• **What the task requires**
Check every line of the material below, and show those that contain "button".

• **Exercise material**
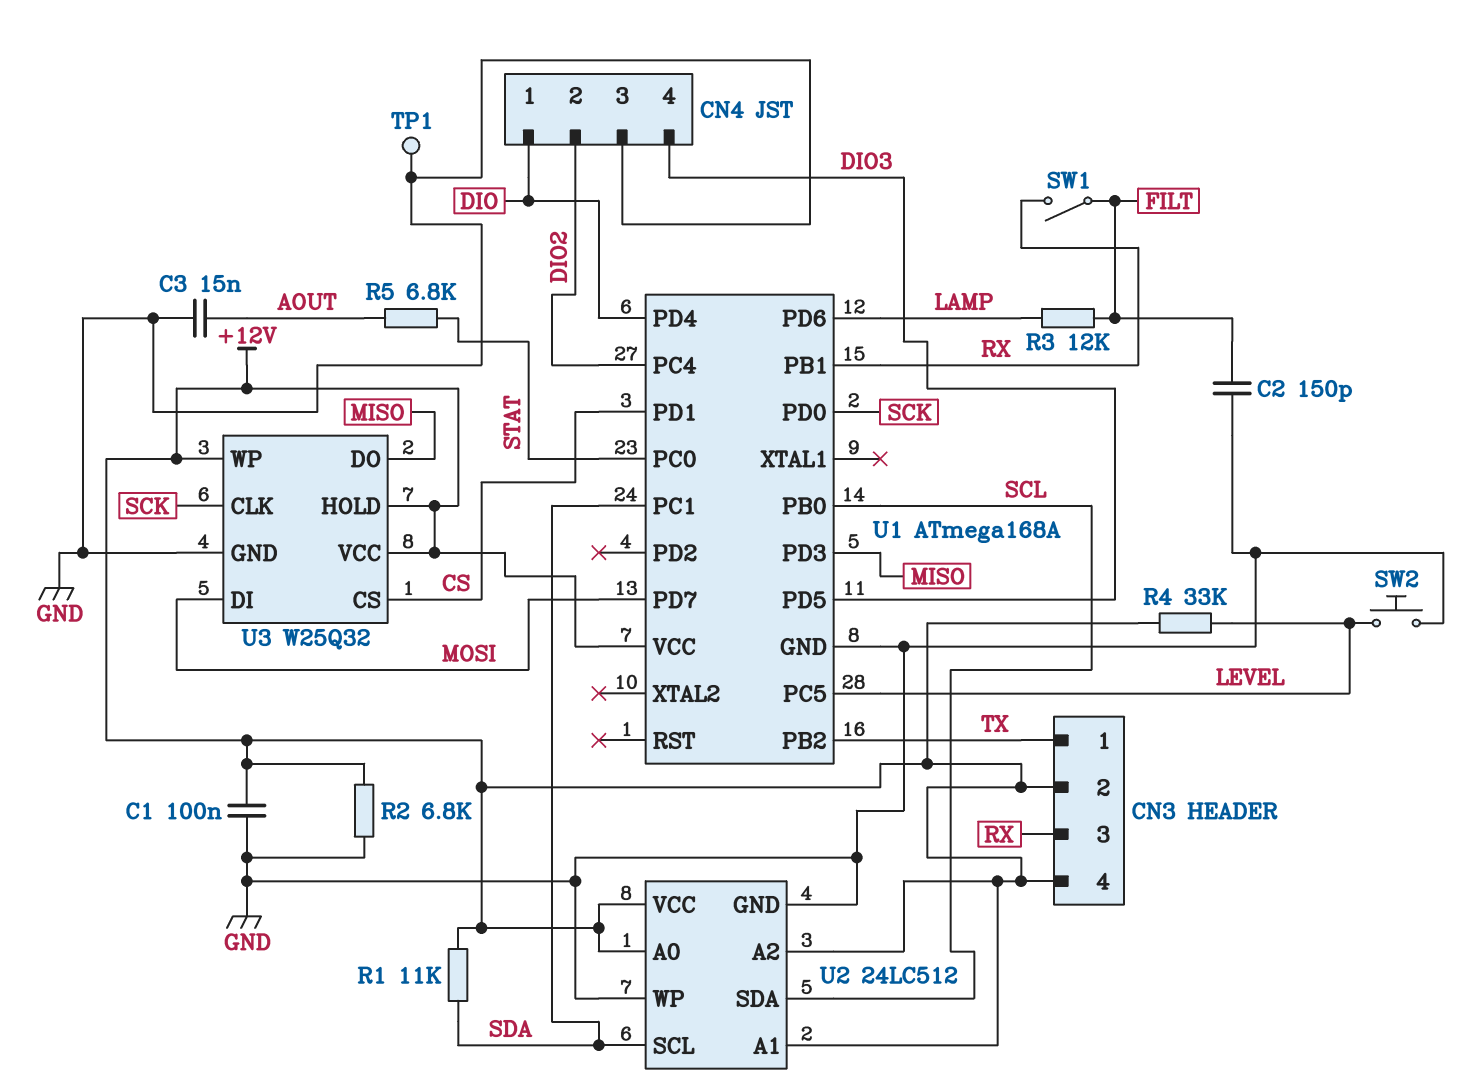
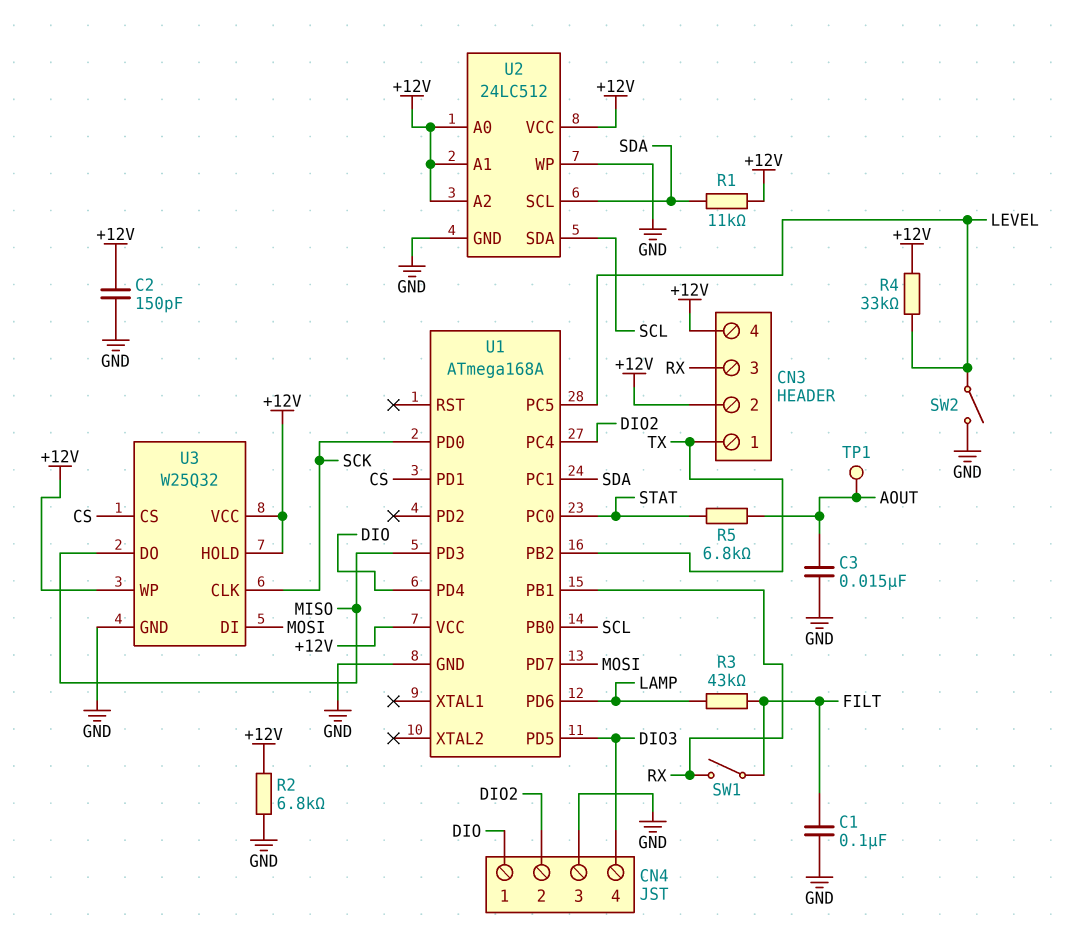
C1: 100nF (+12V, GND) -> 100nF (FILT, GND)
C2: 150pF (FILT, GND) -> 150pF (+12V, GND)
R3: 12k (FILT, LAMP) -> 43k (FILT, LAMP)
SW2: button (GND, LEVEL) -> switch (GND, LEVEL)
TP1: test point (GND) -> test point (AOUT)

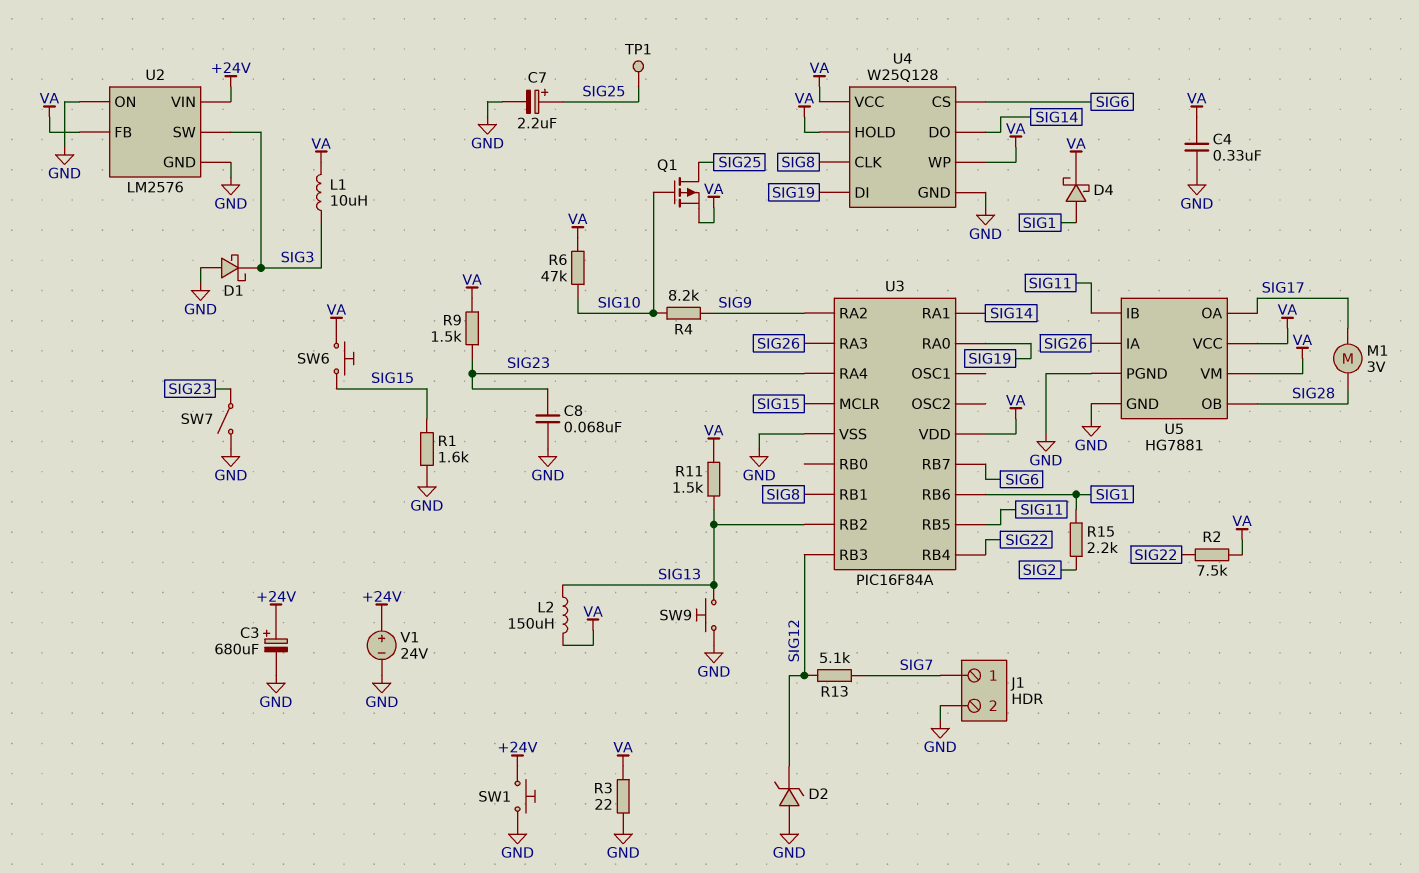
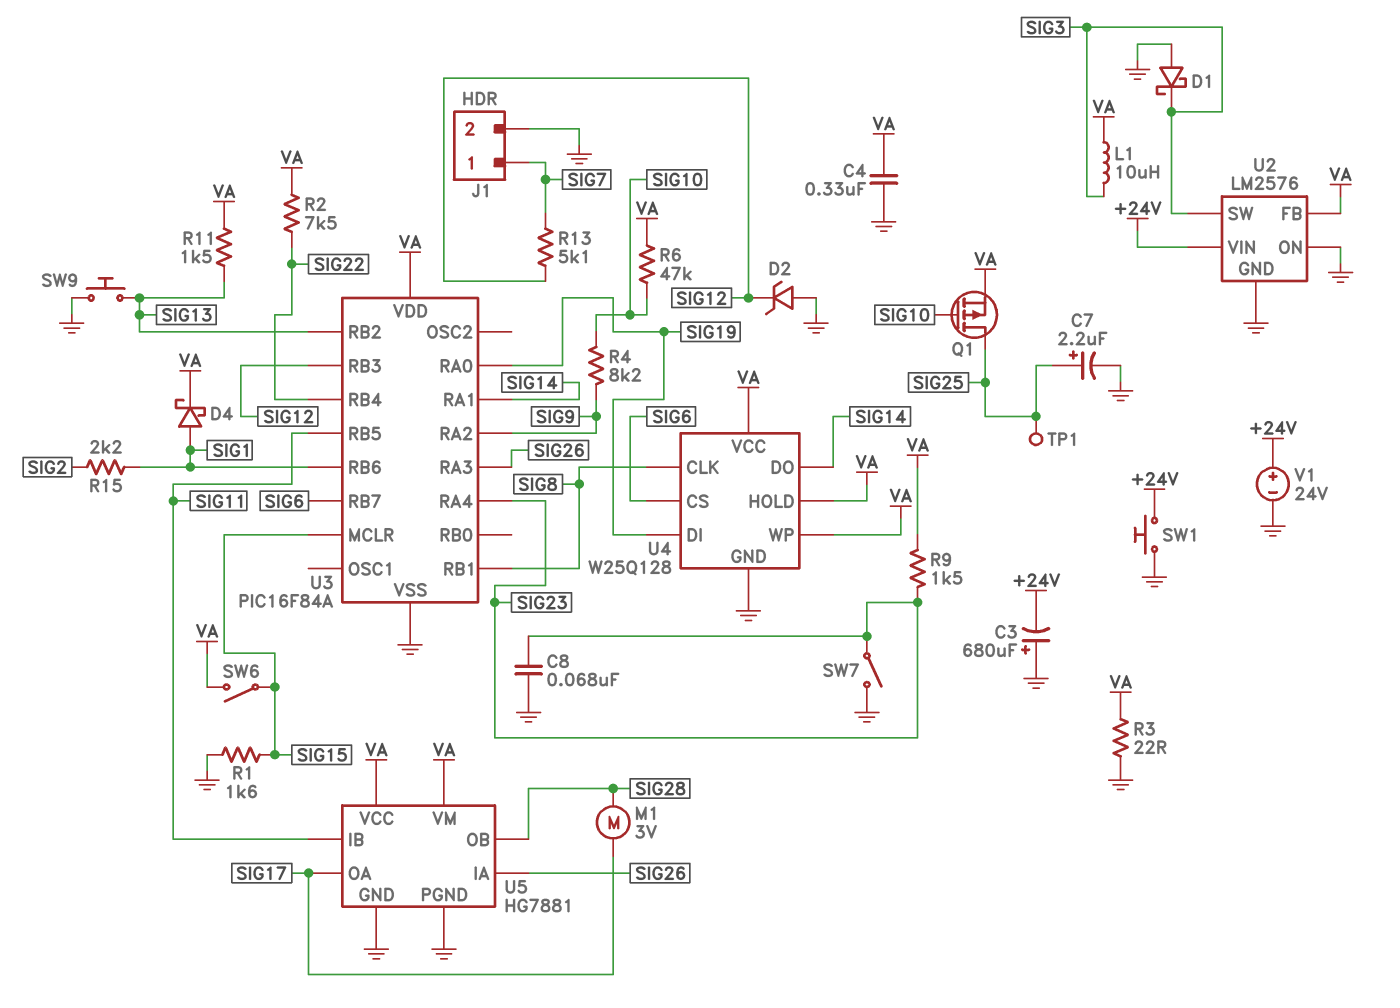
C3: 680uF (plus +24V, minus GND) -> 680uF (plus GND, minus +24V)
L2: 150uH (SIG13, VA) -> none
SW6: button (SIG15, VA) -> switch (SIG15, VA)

• **Answer section**
SW2: button (GND, LEVEL) -> switch (GND, LEVEL)
SW6: button (SIG15, VA) -> switch (SIG15, VA)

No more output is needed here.